Stored records

_ _ _ _ _

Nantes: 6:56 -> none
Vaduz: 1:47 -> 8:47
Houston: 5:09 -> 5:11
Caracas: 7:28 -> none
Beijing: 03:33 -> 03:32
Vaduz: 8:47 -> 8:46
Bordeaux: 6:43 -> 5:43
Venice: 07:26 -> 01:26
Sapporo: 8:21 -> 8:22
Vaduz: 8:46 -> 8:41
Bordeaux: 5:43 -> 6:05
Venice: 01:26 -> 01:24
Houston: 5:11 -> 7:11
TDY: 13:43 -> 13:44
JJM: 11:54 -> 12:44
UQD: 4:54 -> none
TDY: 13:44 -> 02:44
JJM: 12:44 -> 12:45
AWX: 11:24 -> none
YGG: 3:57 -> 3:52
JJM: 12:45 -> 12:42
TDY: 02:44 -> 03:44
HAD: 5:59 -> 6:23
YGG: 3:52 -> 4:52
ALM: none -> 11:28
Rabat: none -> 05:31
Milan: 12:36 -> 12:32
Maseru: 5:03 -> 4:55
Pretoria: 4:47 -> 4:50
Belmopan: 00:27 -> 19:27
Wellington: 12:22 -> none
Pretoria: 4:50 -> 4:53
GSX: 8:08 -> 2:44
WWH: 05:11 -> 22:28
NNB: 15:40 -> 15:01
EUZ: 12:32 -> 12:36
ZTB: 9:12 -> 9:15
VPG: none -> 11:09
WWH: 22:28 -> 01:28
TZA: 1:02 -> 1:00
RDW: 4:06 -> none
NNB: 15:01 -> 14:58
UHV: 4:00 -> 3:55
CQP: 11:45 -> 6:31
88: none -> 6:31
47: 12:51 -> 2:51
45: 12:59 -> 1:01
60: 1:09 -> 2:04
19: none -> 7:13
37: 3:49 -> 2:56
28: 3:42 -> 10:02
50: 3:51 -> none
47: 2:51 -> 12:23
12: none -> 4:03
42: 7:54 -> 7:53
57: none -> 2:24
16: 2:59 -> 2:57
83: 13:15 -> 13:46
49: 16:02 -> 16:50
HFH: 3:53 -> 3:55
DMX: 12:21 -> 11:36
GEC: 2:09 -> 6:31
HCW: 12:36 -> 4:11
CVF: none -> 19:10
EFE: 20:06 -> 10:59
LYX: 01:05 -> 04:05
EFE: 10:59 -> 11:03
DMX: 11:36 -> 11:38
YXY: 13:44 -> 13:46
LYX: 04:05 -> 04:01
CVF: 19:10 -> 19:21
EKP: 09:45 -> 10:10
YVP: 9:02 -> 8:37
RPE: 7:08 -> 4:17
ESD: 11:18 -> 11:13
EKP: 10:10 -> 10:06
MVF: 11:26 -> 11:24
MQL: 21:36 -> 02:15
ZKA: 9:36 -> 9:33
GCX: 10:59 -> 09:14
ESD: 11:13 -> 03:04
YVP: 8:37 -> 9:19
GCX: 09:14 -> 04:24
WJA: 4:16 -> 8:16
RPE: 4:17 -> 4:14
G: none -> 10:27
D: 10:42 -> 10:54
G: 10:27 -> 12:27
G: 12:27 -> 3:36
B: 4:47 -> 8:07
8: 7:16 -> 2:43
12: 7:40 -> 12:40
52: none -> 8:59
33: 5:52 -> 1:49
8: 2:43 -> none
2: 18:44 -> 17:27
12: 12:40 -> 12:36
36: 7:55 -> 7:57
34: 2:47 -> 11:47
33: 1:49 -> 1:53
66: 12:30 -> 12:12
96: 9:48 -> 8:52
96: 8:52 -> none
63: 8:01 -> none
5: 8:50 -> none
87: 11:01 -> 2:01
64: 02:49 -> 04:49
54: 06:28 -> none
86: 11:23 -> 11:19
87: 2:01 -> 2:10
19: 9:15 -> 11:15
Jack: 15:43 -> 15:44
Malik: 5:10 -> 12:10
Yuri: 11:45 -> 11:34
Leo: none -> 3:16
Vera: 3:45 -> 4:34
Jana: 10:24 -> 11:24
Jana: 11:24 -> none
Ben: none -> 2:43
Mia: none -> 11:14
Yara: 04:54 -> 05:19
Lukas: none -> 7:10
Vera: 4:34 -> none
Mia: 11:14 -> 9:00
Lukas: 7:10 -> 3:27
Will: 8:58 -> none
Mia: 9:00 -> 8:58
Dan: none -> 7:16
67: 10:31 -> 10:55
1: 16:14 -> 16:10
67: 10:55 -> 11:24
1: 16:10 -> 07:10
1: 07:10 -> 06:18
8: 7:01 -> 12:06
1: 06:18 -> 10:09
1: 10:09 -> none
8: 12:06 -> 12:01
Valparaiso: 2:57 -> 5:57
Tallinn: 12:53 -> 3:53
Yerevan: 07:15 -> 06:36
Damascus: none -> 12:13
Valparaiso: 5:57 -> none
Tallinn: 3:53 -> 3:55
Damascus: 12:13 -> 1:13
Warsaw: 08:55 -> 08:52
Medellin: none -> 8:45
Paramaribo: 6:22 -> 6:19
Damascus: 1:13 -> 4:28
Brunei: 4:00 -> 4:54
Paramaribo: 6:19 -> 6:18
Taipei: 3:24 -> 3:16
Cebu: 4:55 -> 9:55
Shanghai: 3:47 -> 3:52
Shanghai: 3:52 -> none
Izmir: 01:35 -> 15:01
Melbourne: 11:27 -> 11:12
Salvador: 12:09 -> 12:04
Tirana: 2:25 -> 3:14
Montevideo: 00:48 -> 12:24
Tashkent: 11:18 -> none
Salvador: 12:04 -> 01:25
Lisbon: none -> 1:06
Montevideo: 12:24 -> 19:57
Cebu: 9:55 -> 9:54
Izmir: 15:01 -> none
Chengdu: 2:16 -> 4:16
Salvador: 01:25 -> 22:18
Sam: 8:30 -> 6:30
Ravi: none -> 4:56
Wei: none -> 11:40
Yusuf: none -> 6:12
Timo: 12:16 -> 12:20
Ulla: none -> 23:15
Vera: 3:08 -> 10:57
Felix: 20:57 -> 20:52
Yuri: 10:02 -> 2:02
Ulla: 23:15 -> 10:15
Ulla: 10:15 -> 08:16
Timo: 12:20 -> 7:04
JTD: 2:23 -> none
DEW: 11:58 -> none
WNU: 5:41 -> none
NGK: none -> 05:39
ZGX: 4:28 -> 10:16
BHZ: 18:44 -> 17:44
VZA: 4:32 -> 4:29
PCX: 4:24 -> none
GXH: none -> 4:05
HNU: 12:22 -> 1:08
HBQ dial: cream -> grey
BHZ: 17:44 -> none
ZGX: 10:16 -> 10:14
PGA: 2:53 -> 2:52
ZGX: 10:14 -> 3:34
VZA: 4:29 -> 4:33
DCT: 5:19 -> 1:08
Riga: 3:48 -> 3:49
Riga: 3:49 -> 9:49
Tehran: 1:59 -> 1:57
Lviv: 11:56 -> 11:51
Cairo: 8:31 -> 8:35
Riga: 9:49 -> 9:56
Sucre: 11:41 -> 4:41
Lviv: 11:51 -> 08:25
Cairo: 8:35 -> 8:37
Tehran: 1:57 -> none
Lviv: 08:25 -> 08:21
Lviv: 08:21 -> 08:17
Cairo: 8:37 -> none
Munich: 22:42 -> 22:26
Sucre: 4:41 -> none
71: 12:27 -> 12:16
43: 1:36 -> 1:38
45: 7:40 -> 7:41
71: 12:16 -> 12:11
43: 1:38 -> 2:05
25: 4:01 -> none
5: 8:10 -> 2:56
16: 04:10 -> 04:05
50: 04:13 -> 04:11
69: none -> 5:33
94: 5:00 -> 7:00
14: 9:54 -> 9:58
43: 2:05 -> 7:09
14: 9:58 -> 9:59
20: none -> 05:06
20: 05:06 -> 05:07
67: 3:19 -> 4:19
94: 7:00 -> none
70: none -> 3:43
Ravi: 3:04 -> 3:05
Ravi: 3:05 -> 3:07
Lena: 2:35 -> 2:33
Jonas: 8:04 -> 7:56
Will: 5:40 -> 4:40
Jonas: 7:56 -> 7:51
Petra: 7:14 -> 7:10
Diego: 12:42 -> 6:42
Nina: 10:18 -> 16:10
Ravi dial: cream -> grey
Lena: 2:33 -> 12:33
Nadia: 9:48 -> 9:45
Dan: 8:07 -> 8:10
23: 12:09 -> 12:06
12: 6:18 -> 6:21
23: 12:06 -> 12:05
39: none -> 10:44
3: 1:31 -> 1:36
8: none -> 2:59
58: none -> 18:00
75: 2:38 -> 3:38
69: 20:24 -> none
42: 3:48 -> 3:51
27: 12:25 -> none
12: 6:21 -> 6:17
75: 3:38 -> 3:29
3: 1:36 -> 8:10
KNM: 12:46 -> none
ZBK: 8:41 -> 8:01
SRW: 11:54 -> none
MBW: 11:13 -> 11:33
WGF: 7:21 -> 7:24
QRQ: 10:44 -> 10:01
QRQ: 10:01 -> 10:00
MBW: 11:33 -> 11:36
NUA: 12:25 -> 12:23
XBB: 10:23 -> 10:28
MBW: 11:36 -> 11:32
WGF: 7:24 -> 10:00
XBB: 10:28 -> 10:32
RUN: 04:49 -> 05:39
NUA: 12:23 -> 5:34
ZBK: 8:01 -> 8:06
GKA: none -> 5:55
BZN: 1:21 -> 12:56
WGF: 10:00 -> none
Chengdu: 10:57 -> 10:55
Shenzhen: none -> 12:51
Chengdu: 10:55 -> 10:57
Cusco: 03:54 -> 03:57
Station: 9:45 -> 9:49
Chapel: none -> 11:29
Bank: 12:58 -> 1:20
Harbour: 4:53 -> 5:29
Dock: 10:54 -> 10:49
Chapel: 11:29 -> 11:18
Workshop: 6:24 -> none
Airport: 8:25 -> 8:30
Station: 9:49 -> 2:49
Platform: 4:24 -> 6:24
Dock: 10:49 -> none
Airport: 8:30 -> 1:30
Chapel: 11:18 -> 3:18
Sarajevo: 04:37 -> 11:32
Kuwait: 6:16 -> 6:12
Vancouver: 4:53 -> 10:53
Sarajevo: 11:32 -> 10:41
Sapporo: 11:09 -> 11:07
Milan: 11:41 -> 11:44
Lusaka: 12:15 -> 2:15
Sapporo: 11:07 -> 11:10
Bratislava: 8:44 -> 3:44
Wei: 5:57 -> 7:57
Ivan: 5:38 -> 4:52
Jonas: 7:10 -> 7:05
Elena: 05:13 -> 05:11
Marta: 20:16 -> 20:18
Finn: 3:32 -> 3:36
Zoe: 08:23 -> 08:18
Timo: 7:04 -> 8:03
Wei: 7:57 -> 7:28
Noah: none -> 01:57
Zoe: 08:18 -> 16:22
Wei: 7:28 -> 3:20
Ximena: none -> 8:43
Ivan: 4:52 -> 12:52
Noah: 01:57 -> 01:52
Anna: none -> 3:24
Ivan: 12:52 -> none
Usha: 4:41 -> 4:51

_ _ _ _ _

## BRIEF
Copy the entries word for word, beginning with the first one and continuing through the line that contains "NNB: 15:40 -> 15:01".

## OUTPUT
Nantes: 6:56 -> none
Vaduz: 1:47 -> 8:47
Houston: 5:09 -> 5:11
Caracas: 7:28 -> none
Beijing: 03:33 -> 03:32
Vaduz: 8:47 -> 8:46
Bordeaux: 6:43 -> 5:43
Venice: 07:26 -> 01:26
Sapporo: 8:21 -> 8:22
Vaduz: 8:46 -> 8:41
Bordeaux: 5:43 -> 6:05
Venice: 01:26 -> 01:24
Houston: 5:11 -> 7:11
TDY: 13:43 -> 13:44
JJM: 11:54 -> 12:44
UQD: 4:54 -> none
TDY: 13:44 -> 02:44
JJM: 12:44 -> 12:45
AWX: 11:24 -> none
YGG: 3:57 -> 3:52
JJM: 12:45 -> 12:42
TDY: 02:44 -> 03:44
HAD: 5:59 -> 6:23
YGG: 3:52 -> 4:52
ALM: none -> 11:28
Rabat: none -> 05:31
Milan: 12:36 -> 12:32
Maseru: 5:03 -> 4:55
Pretoria: 4:47 -> 4:50
Belmopan: 00:27 -> 19:27
Wellington: 12:22 -> none
Pretoria: 4:50 -> 4:53
GSX: 8:08 -> 2:44
WWH: 05:11 -> 22:28
NNB: 15:40 -> 15:01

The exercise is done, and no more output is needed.